## WHAT YOU HAVE TO DO:
Return the line containing "new: Schüssel [lila]" and every line after it through the end of the entries below, with no other lines.

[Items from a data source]
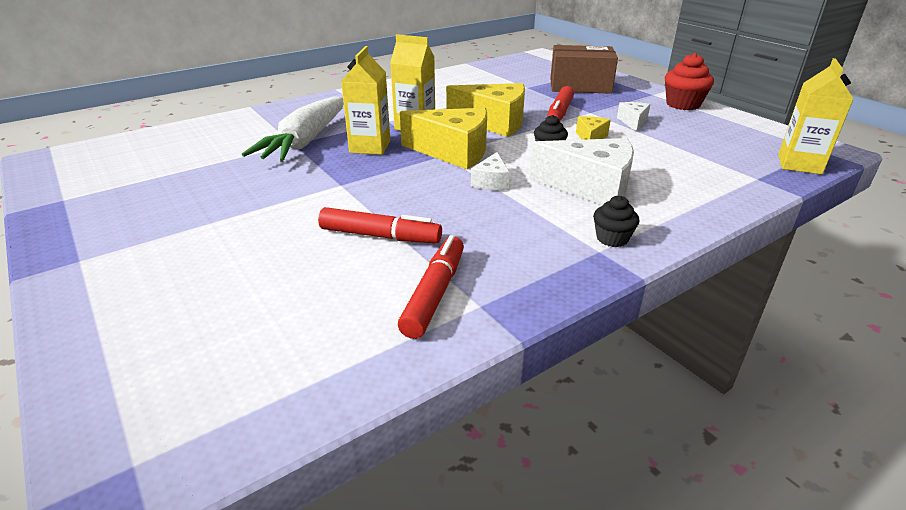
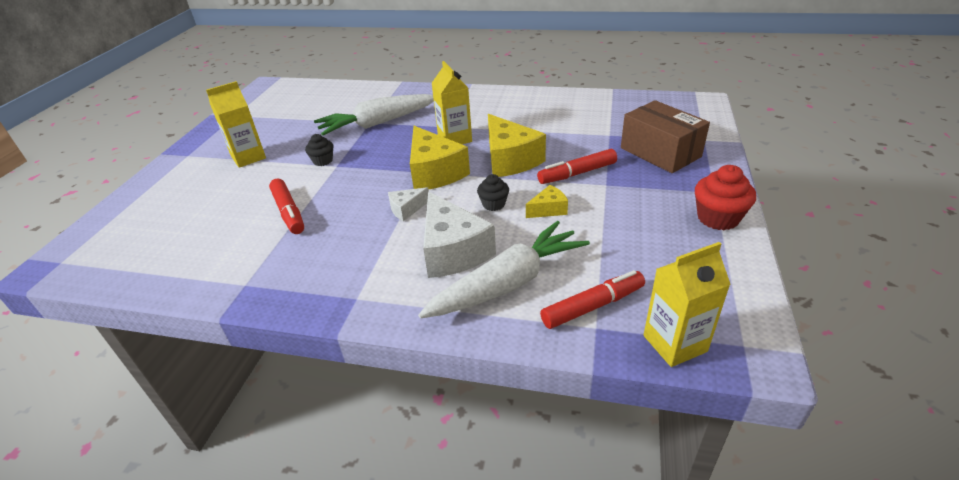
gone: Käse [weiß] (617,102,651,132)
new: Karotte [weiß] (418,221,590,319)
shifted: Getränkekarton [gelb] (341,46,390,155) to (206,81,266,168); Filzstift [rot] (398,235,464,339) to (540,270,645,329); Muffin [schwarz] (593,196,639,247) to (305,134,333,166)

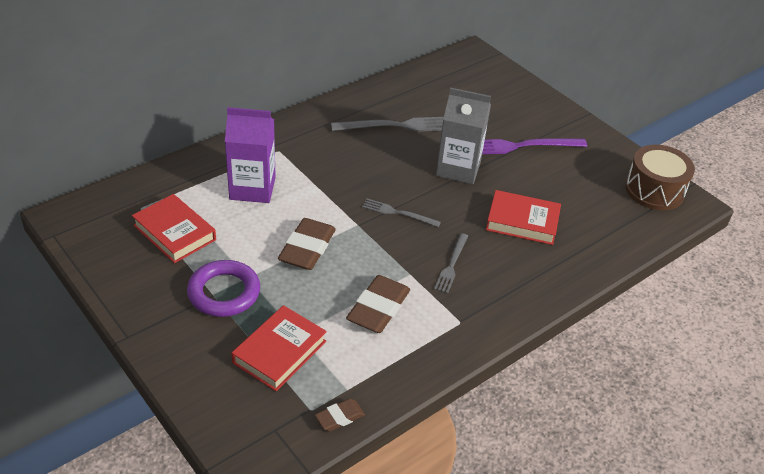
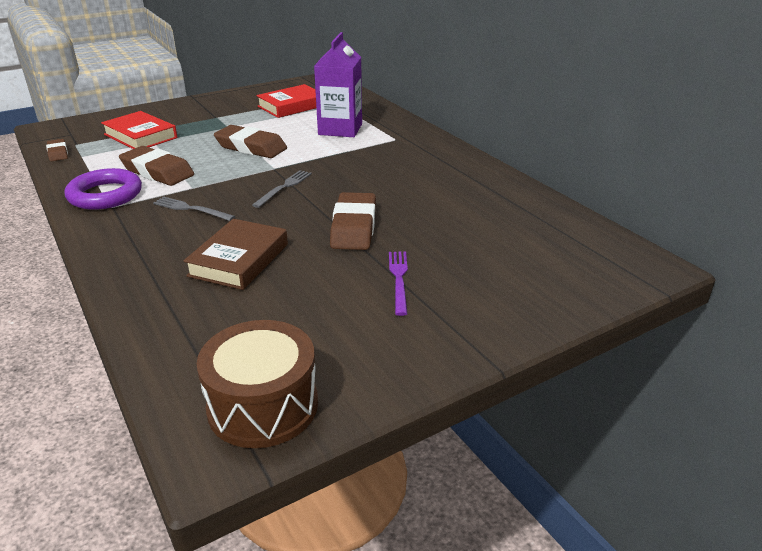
gone: Gabel [grau] (331,117,444,132)
shifted: Ring [lila] (187,260,260,317) to (65,168,142,210)
swapped: Getränkekarton [grau] (436,88,491,184) to Radiergummi [braun] (330,192,376,250)
repainted: Buch [rot] (486,190,561,245) to Buch [braun] (183,219,288,290)
scaled: Gabel [lila] (482,138,587,154) = (389,252,408,316) x0.59

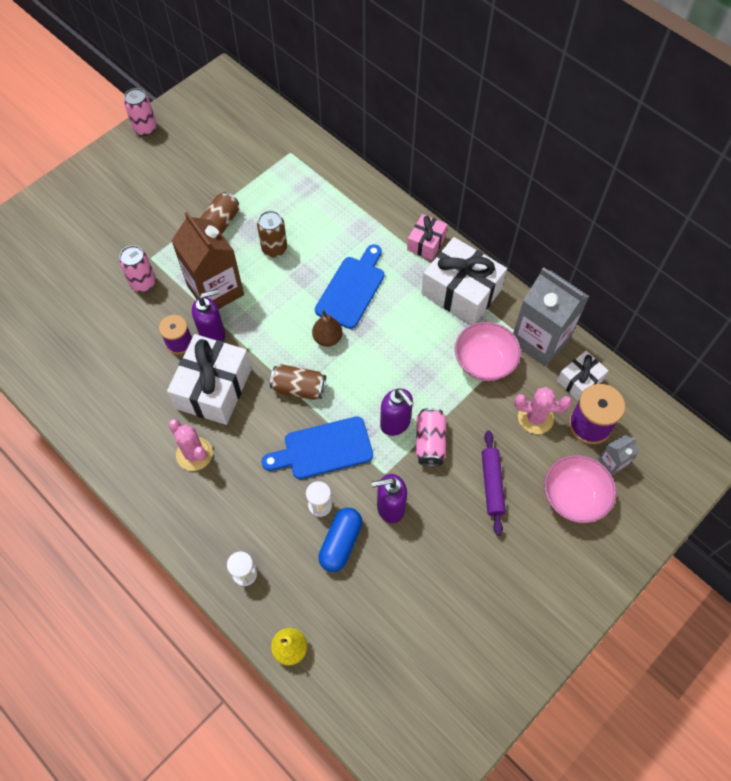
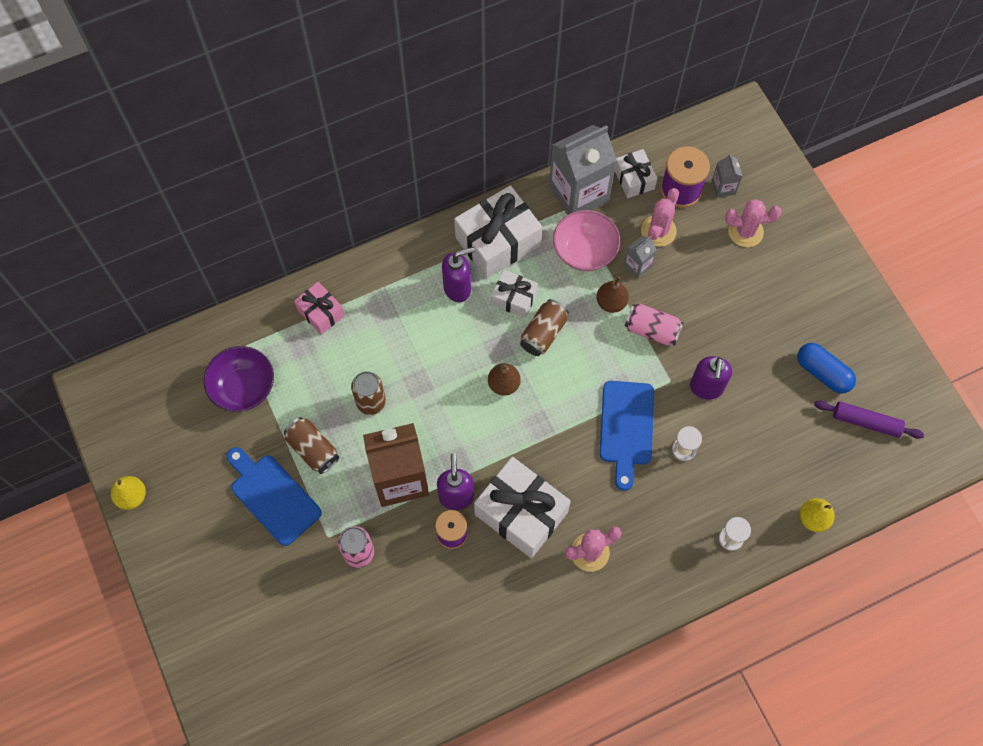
new: Schüssel [lila] (203,346,274,412); Geschenk [weiß] (491,270,538,318); Birne [braun] (597,277,629,313); Getränkekarton [grau] (624,236,657,278)
shifted: Dose [braun] (270,364,326,400) to (520,299,569,356); Schneidebrett [blau] (315,244,384,329) to (227,447,322,546); Kapsel [blau] (318,508,362,572) to (797,343,856,394); Seifenspender [lila] (380,389,413,436) to (442,247,475,302); Geschenk [rosa] (407,214,448,260) to (294,282,345,335); Nudelholz [lila] (482,431,506,536) to (814,400,924,439)
swapped: Dose [rosa] (124,88,157,136) to Birne [gelb] (111,476,146,510); Schüssel [rosa] (544,455,616,523) to Kaktus [rosa] (725,199,781,247)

## EXPECTED ANSWER:
new: Schüssel [lila] (203,346,274,412); Geschenk [weiß] (491,270,538,318); Birne [braun] (597,277,629,313); Getränkekarton [grau] (624,236,657,278)
shifted: Dose [braun] (270,364,326,400) to (520,299,569,356); Schneidebrett [blau] (315,244,384,329) to (227,447,322,546); Kapsel [blau] (318,508,362,572) to (797,343,856,394); Seifenspender [lila] (380,389,413,436) to (442,247,475,302); Geschenk [rosa] (407,214,448,260) to (294,282,345,335); Nudelholz [lila] (482,431,506,536) to (814,400,924,439)
swapped: Dose [rosa] (124,88,157,136) to Birne [gelb] (111,476,146,510); Schüssel [rosa] (544,455,616,523) to Kaktus [rosa] (725,199,781,247)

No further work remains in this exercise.